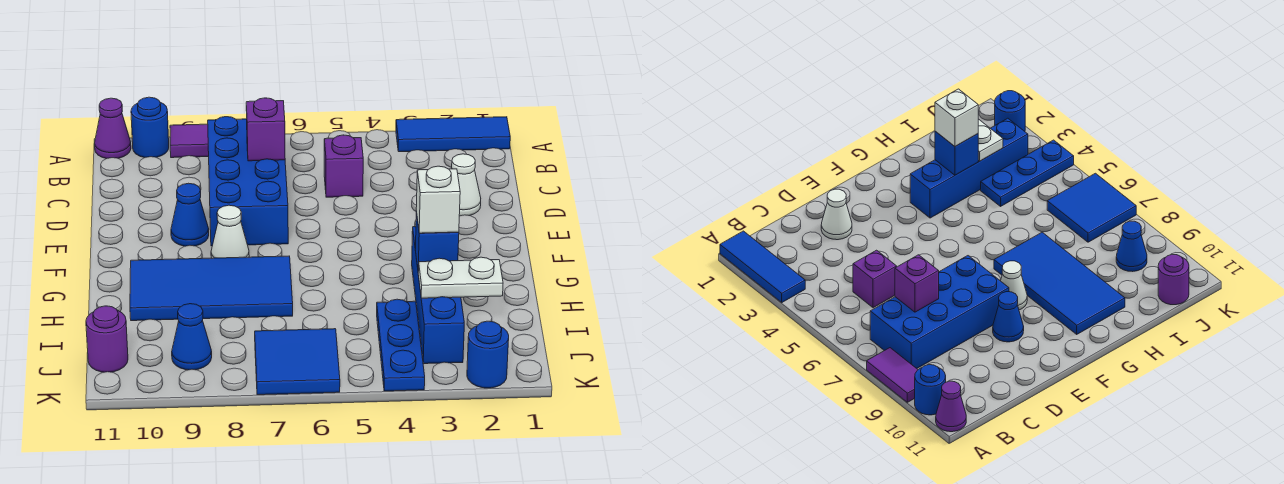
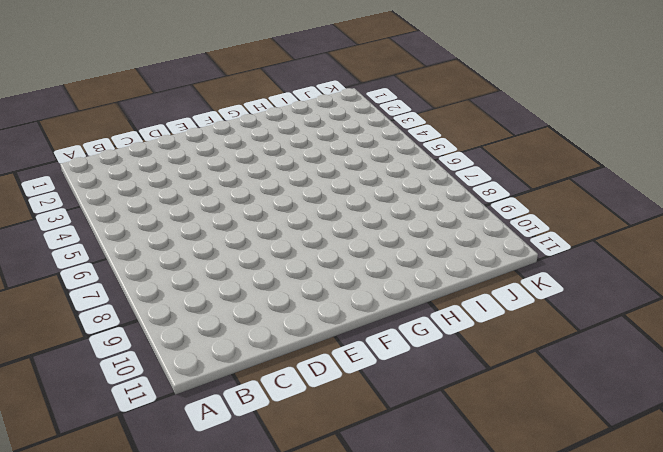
none -> blue 1x3 tile [396,117,510,152]
none -> purple 1x2 tile [170,124,209,158]
none -> blue 1x1 round brick [131,97,169,158]

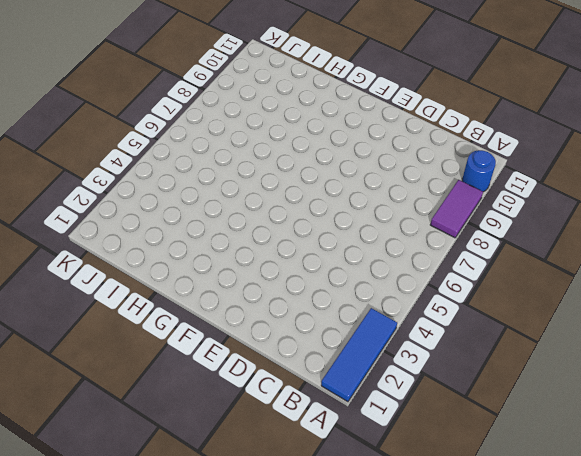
none -> purple 1x1 cone [95,98,131,159]
none -> blue 2x4 brick [208,117,288,246]
none -> purple 1x1 brick [324,135,363,197]

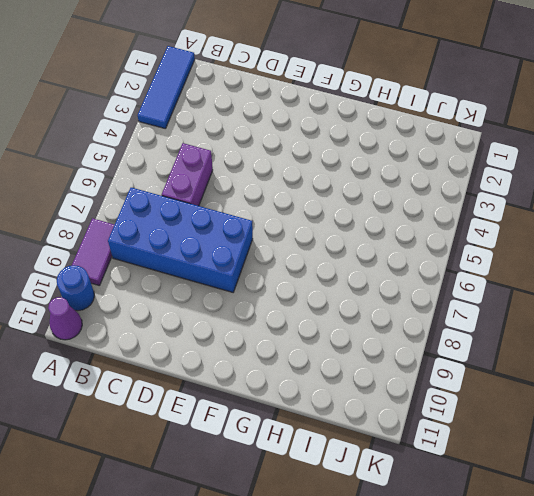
purple 1x2 brick [162,143,213,206] -> purple 1x1 brick [324,135,363,197]
none -> white 1x1 cone [452,154,481,216]
none -> blue 1x1 cone [171,183,209,246]
none -> white 1x1 cone [211,205,249,258]

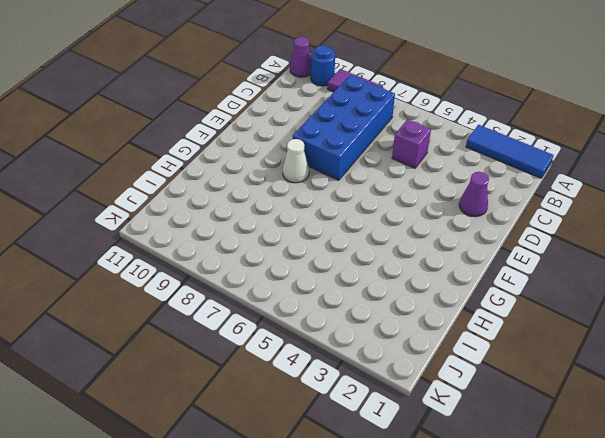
purple 1x1 cone [459,172,489,217] -> white 1x1 cone [452,154,481,216]
none -> blue 1x1 cone [171,183,209,246]
none -> blue 1x4 brick [412,227,464,364]
none -> blue 2x4 tile [130,256,293,321]

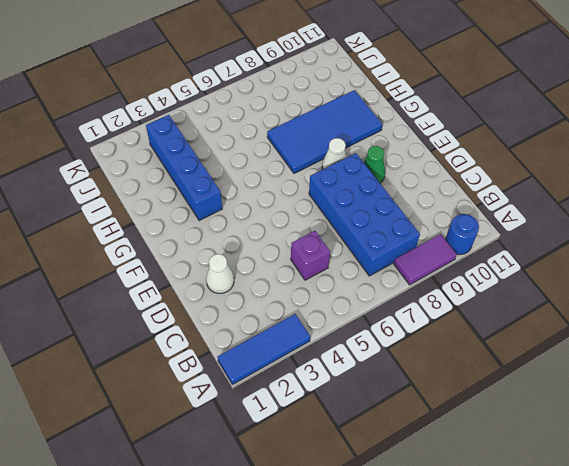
green 1x1 cone [364,146,385,183] -> blue 1x1 cone [171,183,209,246]
none -> purple 1x1 cone [95,98,131,159]
none -> blue 1x3 plate [377,299,425,391]
none -> blue 2x2 tile [255,329,340,395]

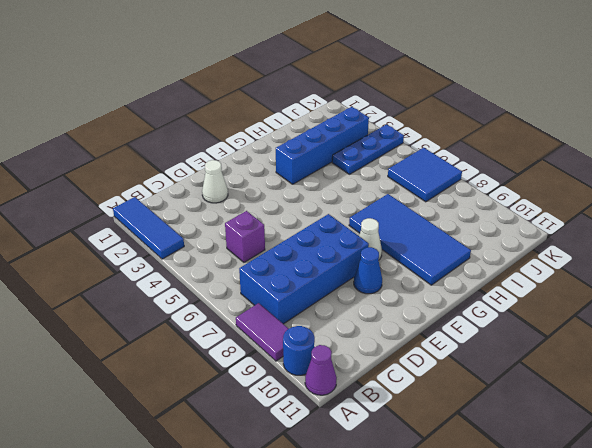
none -> blue 1x1 cone [172,304,212,370]
none -> purple 1x1 round brick [86,306,128,372]
none -> blue 1x1 round brick [467,321,509,388]

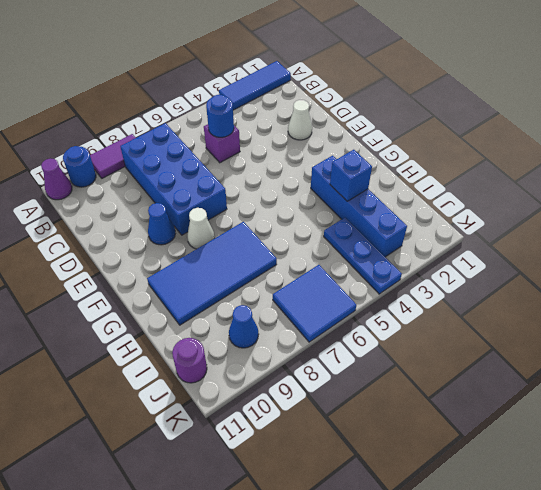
blue 1x1 round brick [206,95,234,137] -> blue 1x1 round brick moved to [467,321,509,388]
none -> purple 1x1 brick [246,98,285,161]
none -> white 1x2 plate [418,257,503,298]
none -> white 1x1 brick [416,166,460,233]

- [Task description] Please repeat the records above word for word, and do not include the pictures.

- [Solution]
none -> blue 1x3 tile [396,117,510,152]
none -> purple 1x2 tile [170,124,209,158]
none -> blue 1x1 round brick [131,97,169,158]

none -> purple 1x1 cone [95,98,131,159]
none -> blue 2x4 brick [208,117,288,246]
none -> purple 1x1 brick [324,135,363,197]

purple 1x2 brick [162,143,213,206] -> purple 1x1 brick [324,135,363,197]
none -> white 1x1 cone [452,154,481,216]
none -> blue 1x1 cone [171,183,209,246]
none -> white 1x1 cone [211,205,249,258]

purple 1x1 cone [459,172,489,217] -> white 1x1 cone [452,154,481,216]
none -> blue 1x1 cone [171,183,209,246]
none -> blue 1x4 brick [412,227,464,364]
none -> blue 2x4 tile [130,256,293,321]

green 1x1 cone [364,146,385,183] -> blue 1x1 cone [171,183,209,246]
none -> purple 1x1 cone [95,98,131,159]
none -> blue 1x3 plate [377,299,425,391]
none -> blue 2x2 tile [255,329,340,395]

none -> blue 1x1 cone [172,304,212,370]
none -> purple 1x1 round brick [86,306,128,372]
none -> blue 1x1 round brick [467,321,509,388]

blue 1x1 round brick [206,95,234,137] -> blue 1x1 round brick moved to [467,321,509,388]
none -> purple 1x1 brick [246,98,285,161]
none -> white 1x2 plate [418,257,503,298]
none -> white 1x1 brick [416,166,460,233]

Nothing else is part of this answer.